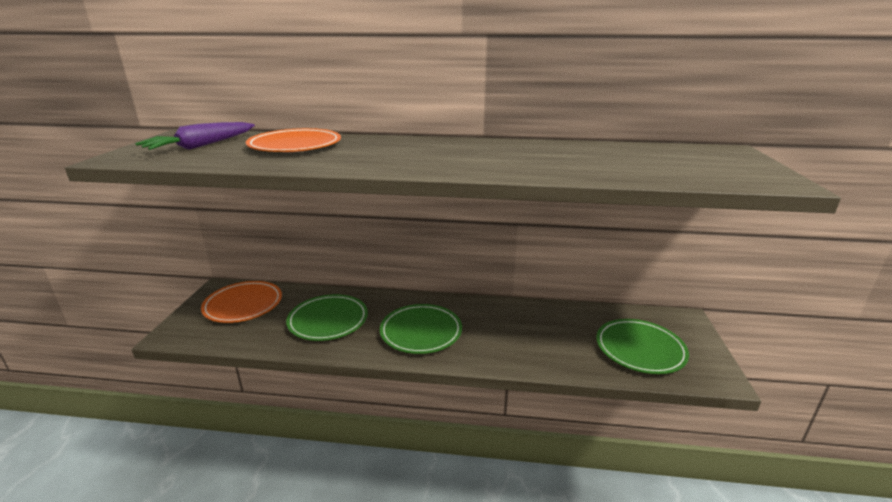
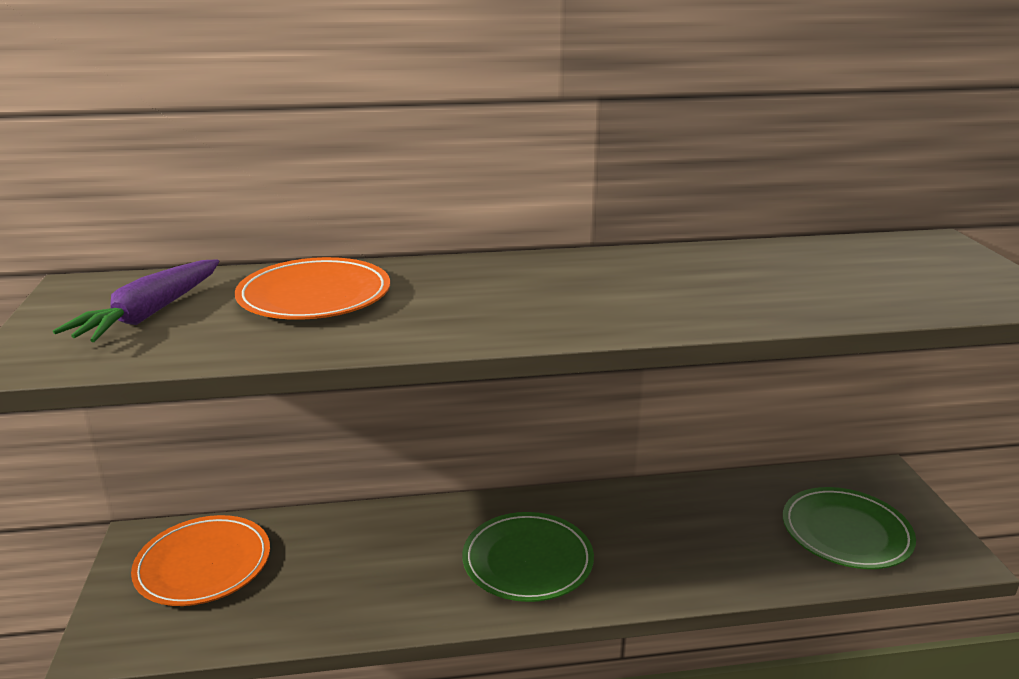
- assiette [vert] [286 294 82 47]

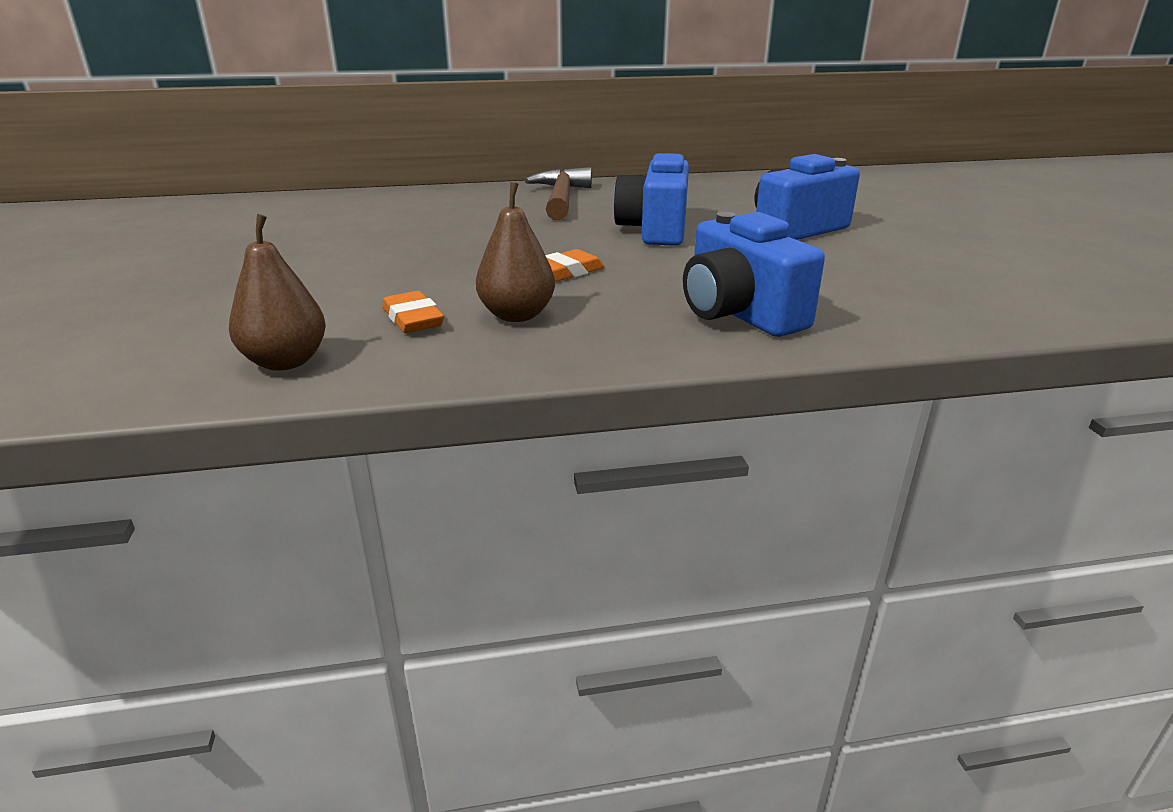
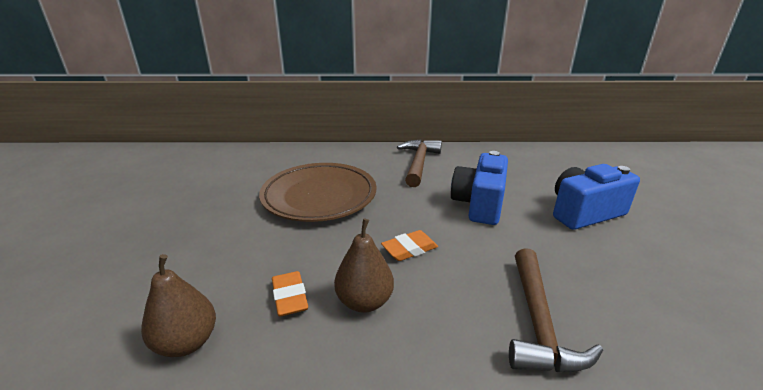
+ assiette [marron] [259 163 117 59]
~ appareil photo [bleu] [683 212 142 125] to marteau [marron] [509 248 94 124]

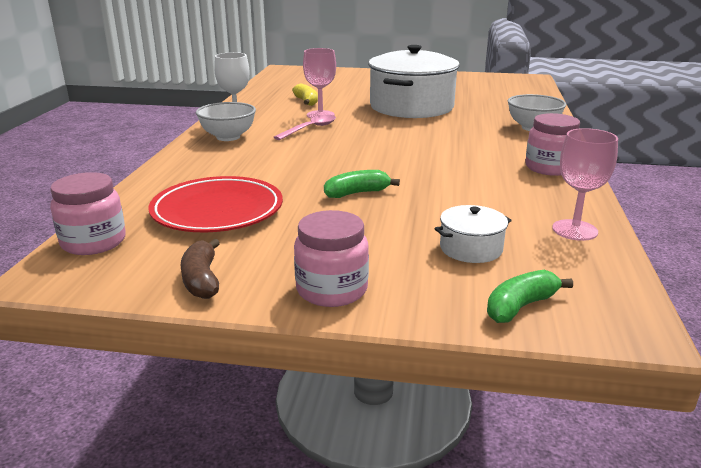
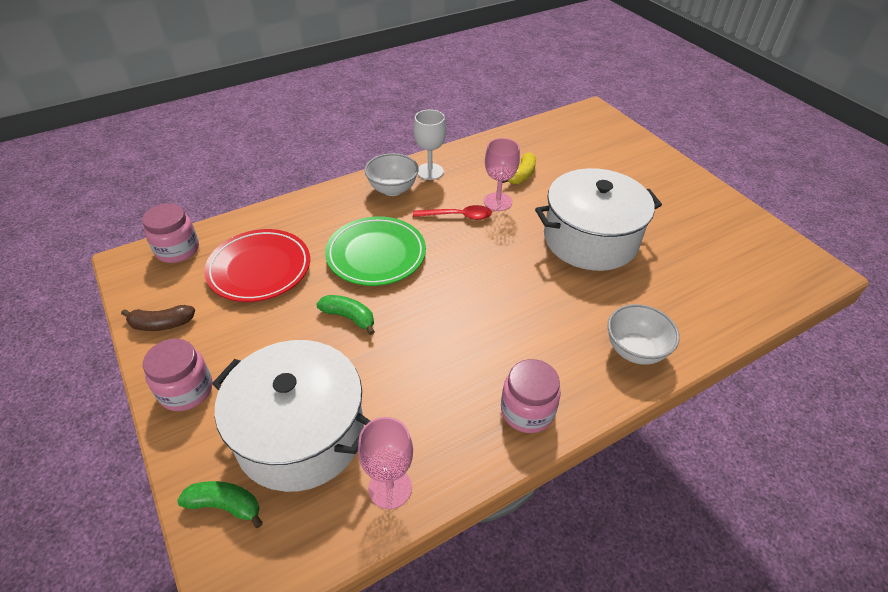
~ banane [marron] [180 239 40 60] = [121 305 74 26] 135 degrees counterclockwise
~ marmite [blanc] [435 205 77 58] = [212 340 158 152] x2.31
+ assiette [vert] [325 216 101 70]
~ cuillère [rose] [274 115 62 25] to cuillère [rouge] [413 205 79 15]

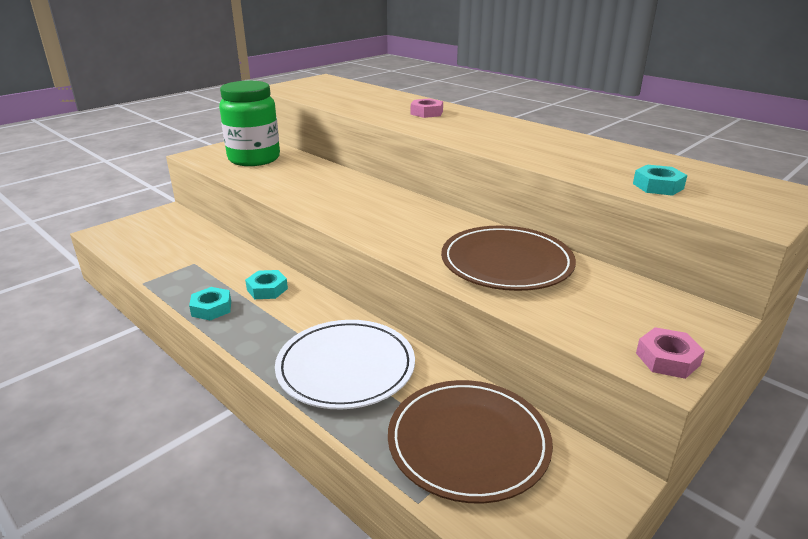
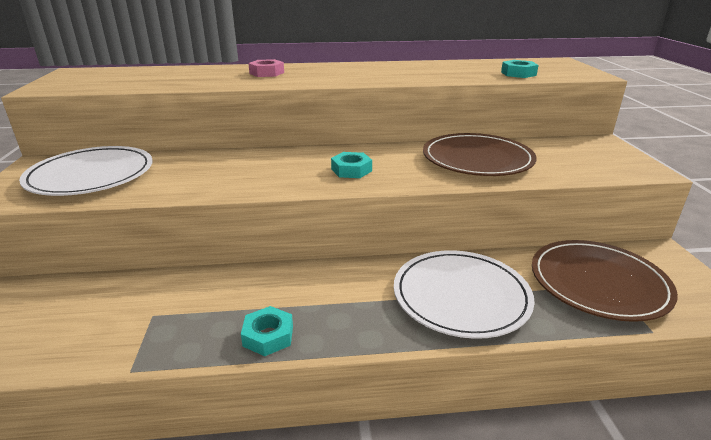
~ bocal [vert] [219 81 61 85] to assiette [blanc] [19 146 134 50]
~ écrou [turquoise] [245 270 43 29] to [331 152 41 26]
- écrou [rose] [636 327 69 52]

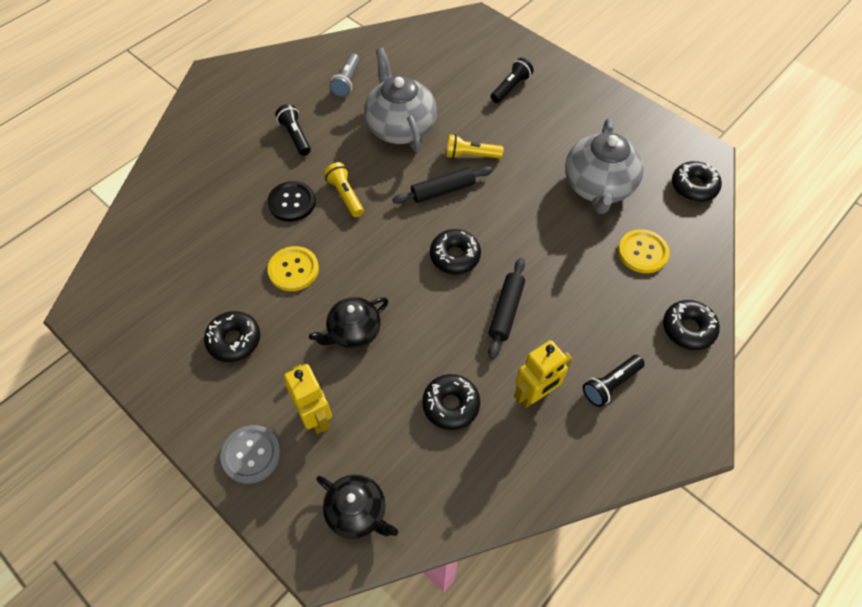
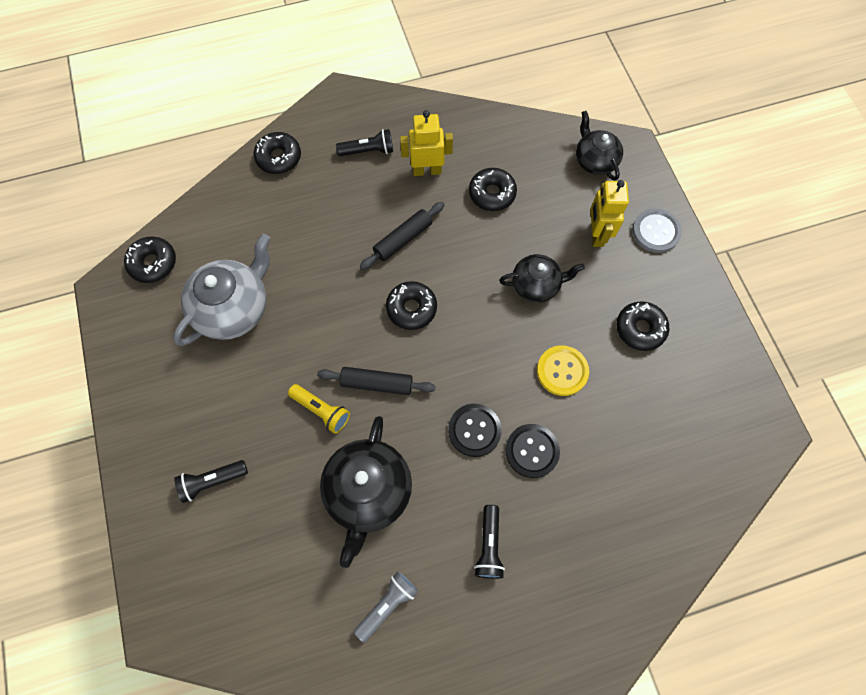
~ théière [gris] [364 48 73 104] to théière [noir] [320 416 92 152]
~ lampe de poche [jaune] [324 162 40 55] to bouton [noir] [448 404 54 53]
- bouton [jaune] [618 229 52 44]

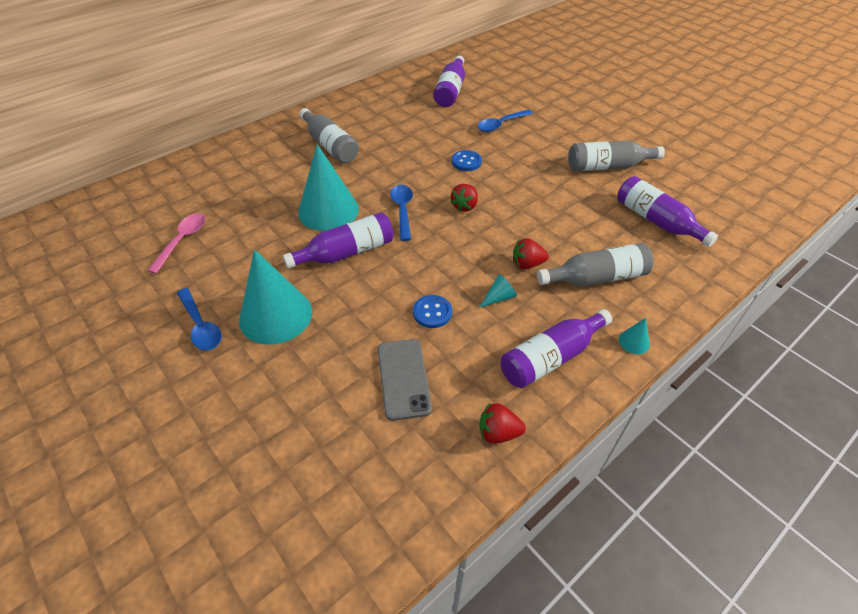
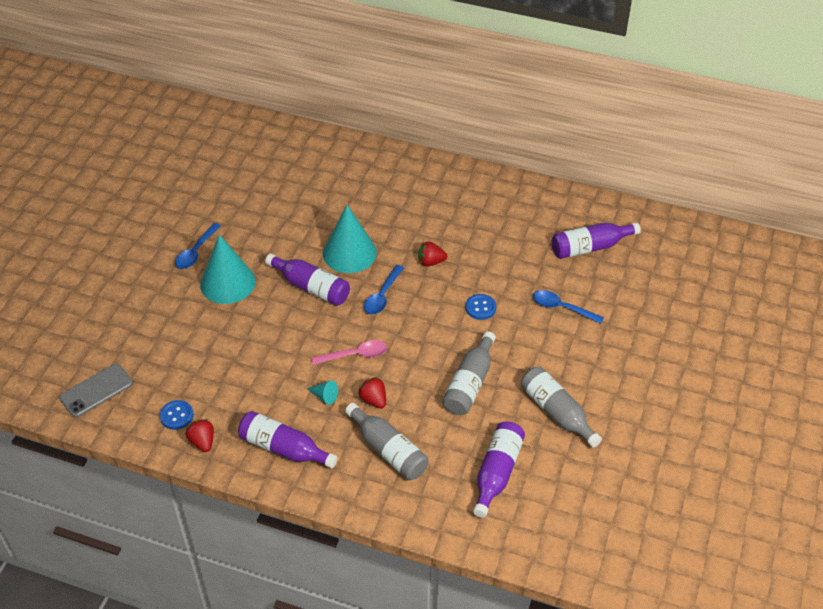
~ téléphone [gris] [378 339 54 82] to [59 363 74 55]
~ bouton [bleu] [413 295 39 33] to [160 400 34 30]
~ cuillère [rose] [147 213 58 61] to [311 340 76 25]
~ cuillère [bleu] [390 185 23 56] = [364 265 40 50] 150 degrees clockwise
~ fraise [rouge] [450 184 28 28] to [418 242 29 25]
~ bouteille [gris] [299 108 60 55] to [442 331 54 84]
- cône [turquoise] [619 318 31 36]

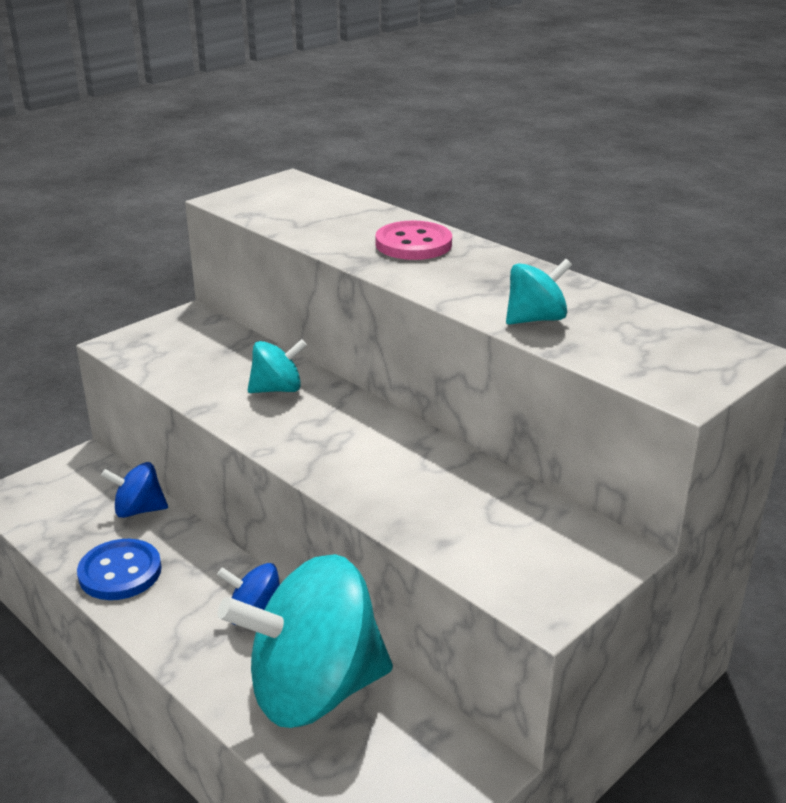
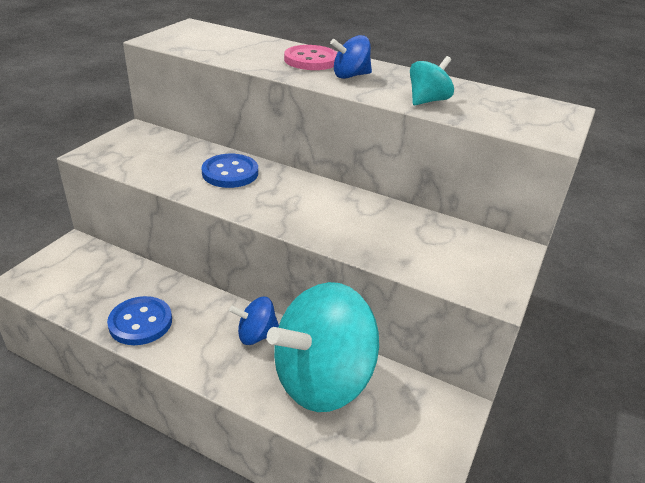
~ toupie [turquoise] [248 339 59 54] to bouton [bleu] [201 154 57 34]
~ toupie [bleu] [101 462 67 56] to [330 35 42 44]

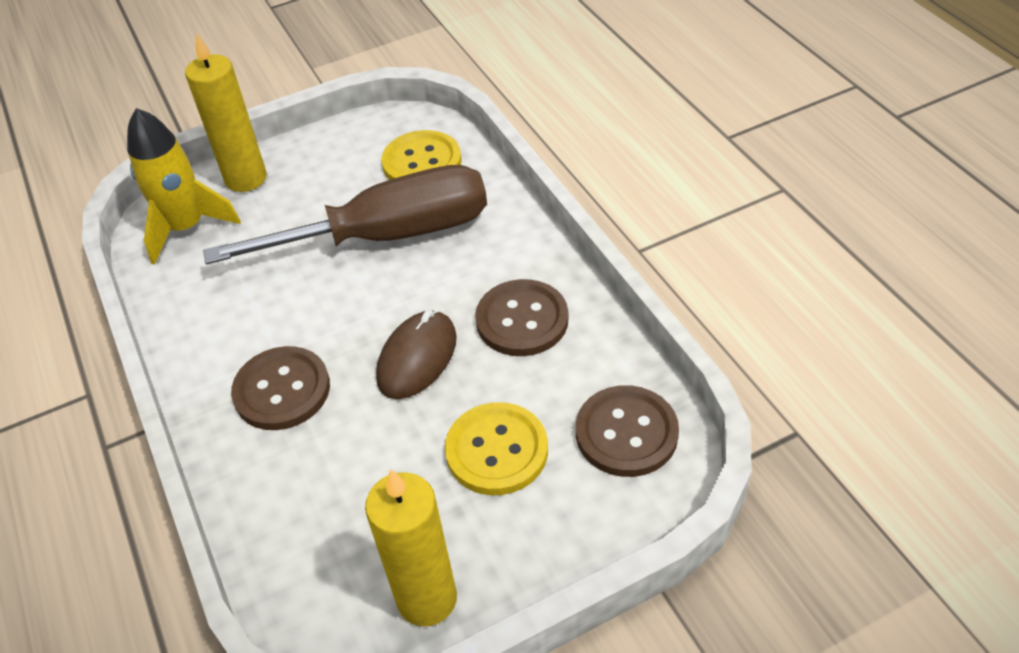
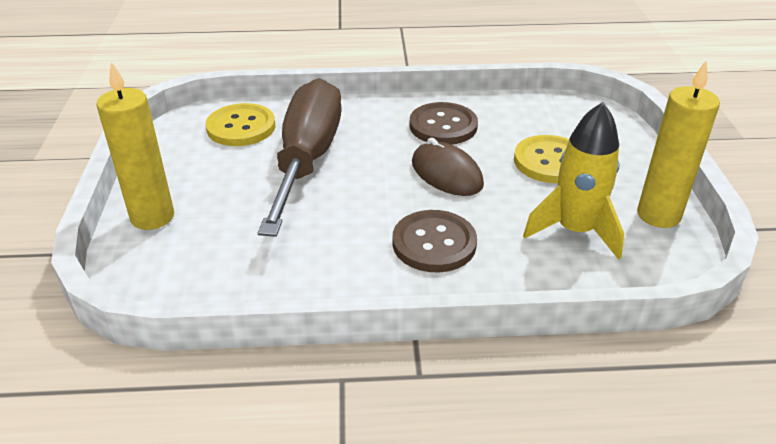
~ fusée [jaune] [127 108 114 157] to [523 102 101 158]
- bouton [marron] [576 385 103 92]

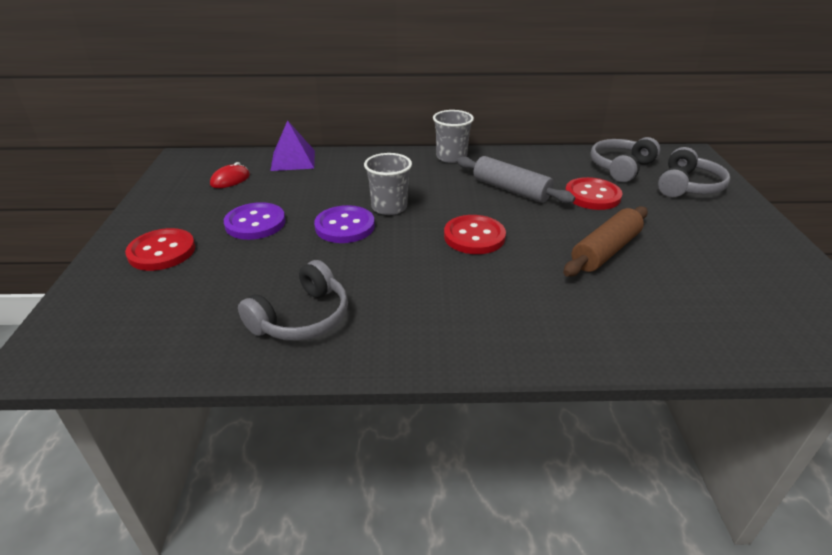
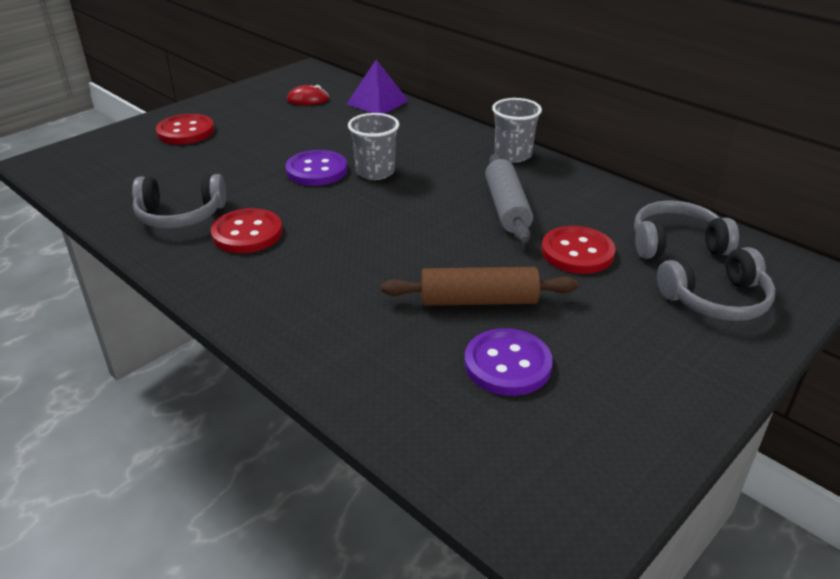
~ bouton [rouge] [444 215 62 39] to [211 208 71 45]
~ bouton [violet] [224 202 62 38] to [465 328 88 68]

◇ ◇ ◇ ◇ ◇

= Work order =
Transcribe every entry exactly, leaving out the pictures.

= Response to this task =
- assiette [vert] [286 294 82 47]

+ assiette [marron] [259 163 117 59]
~ appareil photo [bleu] [683 212 142 125] to marteau [marron] [509 248 94 124]

~ banane [marron] [180 239 40 60] = [121 305 74 26] 135 degrees counterclockwise
~ marmite [blanc] [435 205 77 58] = [212 340 158 152] x2.31
+ assiette [vert] [325 216 101 70]
~ cuillère [rose] [274 115 62 25] to cuillère [rouge] [413 205 79 15]

~ bocal [vert] [219 81 61 85] to assiette [blanc] [19 146 134 50]
~ écrou [turquoise] [245 270 43 29] to [331 152 41 26]
- écrou [rose] [636 327 69 52]

~ théière [gris] [364 48 73 104] to théière [noir] [320 416 92 152]
~ lampe de poche [jaune] [324 162 40 55] to bouton [noir] [448 404 54 53]
- bouton [jaune] [618 229 52 44]

~ téléphone [gris] [378 339 54 82] to [59 363 74 55]
~ bouton [bleu] [413 295 39 33] to [160 400 34 30]
~ cuillère [rose] [147 213 58 61] to [311 340 76 25]
~ cuillère [bleu] [390 185 23 56] = [364 265 40 50] 150 degrees clockwise
~ fraise [rouge] [450 184 28 28] to [418 242 29 25]
~ bouteille [gris] [299 108 60 55] to [442 331 54 84]
- cône [turquoise] [619 318 31 36]

~ toupie [turquoise] [248 339 59 54] to bouton [bleu] [201 154 57 34]
~ toupie [bleu] [101 462 67 56] to [330 35 42 44]

~ fusée [jaune] [127 108 114 157] to [523 102 101 158]
- bouton [marron] [576 385 103 92]

~ bouton [rouge] [444 215 62 39] to [211 208 71 45]
~ bouton [violet] [224 202 62 38] to [465 328 88 68]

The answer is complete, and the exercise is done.